EXERCISE –
The pictures stay out. Please retype every line below exactly.

DATASET ENTRIES –

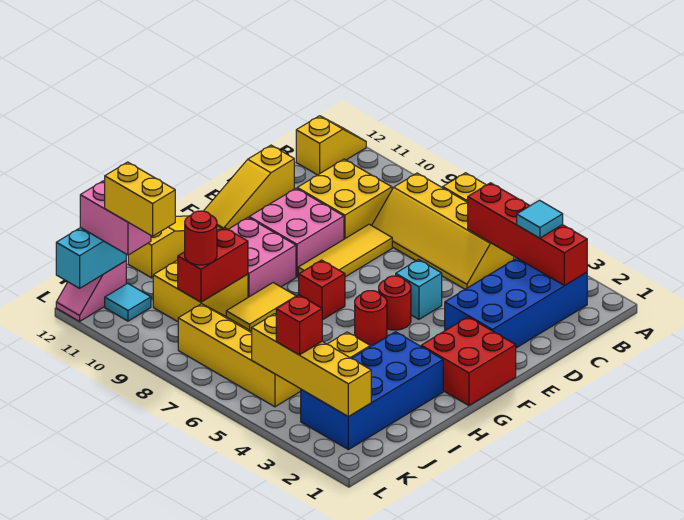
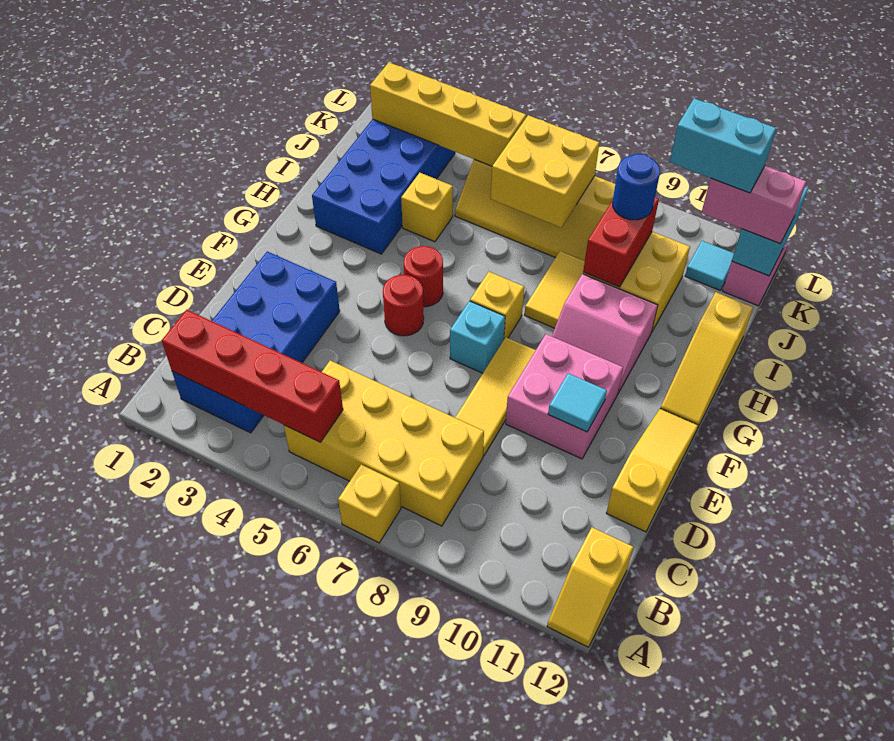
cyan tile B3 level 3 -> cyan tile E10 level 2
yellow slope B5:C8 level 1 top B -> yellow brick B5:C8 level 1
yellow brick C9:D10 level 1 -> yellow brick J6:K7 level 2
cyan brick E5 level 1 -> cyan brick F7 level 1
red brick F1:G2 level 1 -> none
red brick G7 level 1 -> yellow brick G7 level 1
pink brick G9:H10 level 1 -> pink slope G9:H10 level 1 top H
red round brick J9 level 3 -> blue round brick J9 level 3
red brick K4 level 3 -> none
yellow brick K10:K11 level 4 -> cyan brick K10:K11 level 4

SOLUTION TO THIS EXERCISE –
cyan tile B3 level 3 -> cyan tile E10 level 2
yellow slope B5:C8 level 1 top B -> yellow brick B5:C8 level 1
yellow brick C9:D10 level 1 -> yellow brick J6:K7 level 2
cyan brick E5 level 1 -> cyan brick F7 level 1
red brick F1:G2 level 1 -> none
red brick G7 level 1 -> yellow brick G7 level 1
pink brick G9:H10 level 1 -> pink slope G9:H10 level 1 top H
red round brick J9 level 3 -> blue round brick J9 level 3
red brick K4 level 3 -> none
yellow brick K10:K11 level 4 -> cyan brick K10:K11 level 4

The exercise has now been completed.